Segment Open

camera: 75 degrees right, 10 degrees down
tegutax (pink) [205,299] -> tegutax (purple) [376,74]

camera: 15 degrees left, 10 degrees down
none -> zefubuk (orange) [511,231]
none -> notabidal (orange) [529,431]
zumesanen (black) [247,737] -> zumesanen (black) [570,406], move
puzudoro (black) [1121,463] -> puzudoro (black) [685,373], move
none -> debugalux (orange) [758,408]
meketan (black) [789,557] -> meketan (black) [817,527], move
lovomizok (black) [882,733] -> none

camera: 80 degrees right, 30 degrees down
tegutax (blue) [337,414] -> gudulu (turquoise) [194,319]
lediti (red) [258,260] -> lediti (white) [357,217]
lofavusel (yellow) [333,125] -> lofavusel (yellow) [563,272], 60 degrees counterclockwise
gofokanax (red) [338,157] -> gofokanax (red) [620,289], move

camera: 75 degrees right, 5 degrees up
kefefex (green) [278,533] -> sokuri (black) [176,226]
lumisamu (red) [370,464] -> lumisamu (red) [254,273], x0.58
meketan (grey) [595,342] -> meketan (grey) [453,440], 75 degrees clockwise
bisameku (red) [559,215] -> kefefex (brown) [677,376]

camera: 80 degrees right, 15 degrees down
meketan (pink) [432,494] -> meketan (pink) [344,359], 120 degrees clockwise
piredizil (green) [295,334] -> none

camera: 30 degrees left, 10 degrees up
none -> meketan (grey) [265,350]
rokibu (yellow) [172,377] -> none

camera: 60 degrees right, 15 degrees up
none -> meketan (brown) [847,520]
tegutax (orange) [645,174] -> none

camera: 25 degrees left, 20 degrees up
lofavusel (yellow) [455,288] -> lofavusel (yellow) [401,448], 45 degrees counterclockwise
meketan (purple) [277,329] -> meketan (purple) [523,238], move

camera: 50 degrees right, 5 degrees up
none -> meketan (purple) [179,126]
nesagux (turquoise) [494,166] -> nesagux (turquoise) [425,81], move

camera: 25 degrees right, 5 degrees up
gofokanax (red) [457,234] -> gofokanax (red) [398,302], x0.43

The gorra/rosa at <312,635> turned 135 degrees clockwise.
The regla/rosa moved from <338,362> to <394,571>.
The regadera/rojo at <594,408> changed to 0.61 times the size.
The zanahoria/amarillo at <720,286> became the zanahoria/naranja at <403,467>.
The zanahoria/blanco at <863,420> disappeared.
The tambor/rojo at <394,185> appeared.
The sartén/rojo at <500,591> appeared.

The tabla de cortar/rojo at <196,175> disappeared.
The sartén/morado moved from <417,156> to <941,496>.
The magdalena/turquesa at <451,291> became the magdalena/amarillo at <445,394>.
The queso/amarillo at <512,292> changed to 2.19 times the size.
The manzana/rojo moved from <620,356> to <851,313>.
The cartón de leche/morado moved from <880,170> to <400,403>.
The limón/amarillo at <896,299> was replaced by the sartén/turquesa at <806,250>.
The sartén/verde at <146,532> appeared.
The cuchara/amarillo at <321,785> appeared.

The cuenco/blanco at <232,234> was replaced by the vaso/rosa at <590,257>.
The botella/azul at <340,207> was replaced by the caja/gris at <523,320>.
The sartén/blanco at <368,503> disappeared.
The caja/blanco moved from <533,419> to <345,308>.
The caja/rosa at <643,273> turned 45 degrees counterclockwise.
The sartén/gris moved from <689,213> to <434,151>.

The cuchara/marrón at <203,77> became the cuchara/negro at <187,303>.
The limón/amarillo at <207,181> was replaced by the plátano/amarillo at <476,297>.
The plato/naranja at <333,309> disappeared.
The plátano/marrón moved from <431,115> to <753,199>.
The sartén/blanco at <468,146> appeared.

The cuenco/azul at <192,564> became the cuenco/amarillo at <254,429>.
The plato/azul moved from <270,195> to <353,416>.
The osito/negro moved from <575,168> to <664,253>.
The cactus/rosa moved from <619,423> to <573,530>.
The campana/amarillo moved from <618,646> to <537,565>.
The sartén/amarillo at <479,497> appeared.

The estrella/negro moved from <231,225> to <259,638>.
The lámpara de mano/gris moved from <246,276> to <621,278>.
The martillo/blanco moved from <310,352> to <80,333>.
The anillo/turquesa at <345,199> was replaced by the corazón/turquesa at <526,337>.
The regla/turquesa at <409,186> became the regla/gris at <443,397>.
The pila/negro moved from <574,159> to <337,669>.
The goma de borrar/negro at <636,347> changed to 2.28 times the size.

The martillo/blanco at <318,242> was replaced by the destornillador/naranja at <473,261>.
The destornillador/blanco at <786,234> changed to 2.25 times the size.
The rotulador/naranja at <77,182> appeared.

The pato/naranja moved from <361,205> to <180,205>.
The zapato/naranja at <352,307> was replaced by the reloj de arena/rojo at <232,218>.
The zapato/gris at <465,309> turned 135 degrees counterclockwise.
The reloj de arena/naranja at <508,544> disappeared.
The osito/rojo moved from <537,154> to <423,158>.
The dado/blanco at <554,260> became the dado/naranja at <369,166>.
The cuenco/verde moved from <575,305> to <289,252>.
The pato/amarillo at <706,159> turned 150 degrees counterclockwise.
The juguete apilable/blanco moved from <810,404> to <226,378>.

Segment Closed

**What you need to do**
Retype each entry without altering a single word.

**Written reply**
camera: 75 degrees right, 10 degrees down
tegutax (pink) [205,299] -> tegutax (purple) [376,74]

camera: 15 degrees left, 10 degrees down
none -> zefubuk (orange) [511,231]
none -> notabidal (orange) [529,431]
zumesanen (black) [247,737] -> zumesanen (black) [570,406], move
puzudoro (black) [1121,463] -> puzudoro (black) [685,373], move
none -> debugalux (orange) [758,408]
meketan (black) [789,557] -> meketan (black) [817,527], move
lovomizok (black) [882,733] -> none

camera: 80 degrees right, 30 degrees down
tegutax (blue) [337,414] -> gudulu (turquoise) [194,319]
lediti (red) [258,260] -> lediti (white) [357,217]
lofavusel (yellow) [333,125] -> lofavusel (yellow) [563,272], 60 degrees counterclockwise
gofokanax (red) [338,157] -> gofokanax (red) [620,289], move

camera: 75 degrees right, 5 degrees up
kefefex (green) [278,533] -> sokuri (black) [176,226]
lumisamu (red) [370,464] -> lumisamu (red) [254,273], x0.58
meketan (grey) [595,342] -> meketan (grey) [453,440], 75 degrees clockwise
bisameku (red) [559,215] -> kefefex (brown) [677,376]

camera: 80 degrees right, 15 degrees down
meketan (pink) [432,494] -> meketan (pink) [344,359], 120 degrees clockwise
piredizil (green) [295,334] -> none

camera: 30 degrees left, 10 degrees up
none -> meketan (grey) [265,350]
rokibu (yellow) [172,377] -> none

camera: 60 degrees right, 15 degrees up
none -> meketan (brown) [847,520]
tegutax (orange) [645,174] -> none

camera: 25 degrees left, 20 degrees up
lofavusel (yellow) [455,288] -> lofavusel (yellow) [401,448], 45 degrees counterclockwise
meketan (purple) [277,329] -> meketan (purple) [523,238], move

camera: 50 degrees right, 5 degrees up
none -> meketan (purple) [179,126]
nesagux (turquoise) [494,166] -> nesagux (turquoise) [425,81], move

camera: 25 degrees right, 5 degrees up
gofokanax (red) [457,234] -> gofokanax (red) [398,302], x0.43

The gorra/rosa at <312,635> turned 135 degrees clockwise.
The regla/rosa moved from <338,362> to <394,571>.
The regadera/rojo at <594,408> changed to 0.61 times the size.
The zanahoria/amarillo at <720,286> became the zanahoria/naranja at <403,467>.
The zanahoria/blanco at <863,420> disappeared.
The tambor/rojo at <394,185> appeared.
The sartén/rojo at <500,591> appeared.

The tabla de cortar/rojo at <196,175> disappeared.
The sartén/morado moved from <417,156> to <941,496>.
The magdalena/turquesa at <451,291> became the magdalena/amarillo at <445,394>.
The queso/amarillo at <512,292> changed to 2.19 times the size.
The manzana/rojo moved from <620,356> to <851,313>.
The cartón de leche/morado moved from <880,170> to <400,403>.
The limón/amarillo at <896,299> was replaced by the sartén/turquesa at <806,250>.
The sartén/verde at <146,532> appeared.
The cuchara/amarillo at <321,785> appeared.

The cuenco/blanco at <232,234> was replaced by the vaso/rosa at <590,257>.
The botella/azul at <340,207> was replaced by the caja/gris at <523,320>.
The sartén/blanco at <368,503> disappeared.
The caja/blanco moved from <533,419> to <345,308>.
The caja/rosa at <643,273> turned 45 degrees counterclockwise.
The sartén/gris moved from <689,213> to <434,151>.

The cuchara/marrón at <203,77> became the cuchara/negro at <187,303>.
The limón/amarillo at <207,181> was replaced by the plátano/amarillo at <476,297>.
The plato/naranja at <333,309> disappeared.
The plátano/marrón moved from <431,115> to <753,199>.
The sartén/blanco at <468,146> appeared.

The cuenco/azul at <192,564> became the cuenco/amarillo at <254,429>.
The plato/azul moved from <270,195> to <353,416>.
The osito/negro moved from <575,168> to <664,253>.
The cactus/rosa moved from <619,423> to <573,530>.
The campana/amarillo moved from <618,646> to <537,565>.
The sartén/amarillo at <479,497> appeared.

The estrella/negro moved from <231,225> to <259,638>.
The lámpara de mano/gris moved from <246,276> to <621,278>.
The martillo/blanco moved from <310,352> to <80,333>.
The anillo/turquesa at <345,199> was replaced by the corazón/turquesa at <526,337>.
The regla/turquesa at <409,186> became the regla/gris at <443,397>.
The pila/negro moved from <574,159> to <337,669>.
The goma de borrar/negro at <636,347> changed to 2.28 times the size.

The martillo/blanco at <318,242> was replaced by the destornillador/naranja at <473,261>.
The destornillador/blanco at <786,234> changed to 2.25 times the size.
The rotulador/naranja at <77,182> appeared.

The pato/naranja moved from <361,205> to <180,205>.
The zapato/naranja at <352,307> was replaced by the reloj de arena/rojo at <232,218>.
The zapato/gris at <465,309> turned 135 degrees counterclockwise.
The reloj de arena/naranja at <508,544> disappeared.
The osito/rojo moved from <537,154> to <423,158>.
The dado/blanco at <554,260> became the dado/naranja at <369,166>.
The cuenco/verde moved from <575,305> to <289,252>.
The pato/amarillo at <706,159> turned 150 degrees counterclockwise.
The juguete apilable/blanco moved from <810,404> to <226,378>.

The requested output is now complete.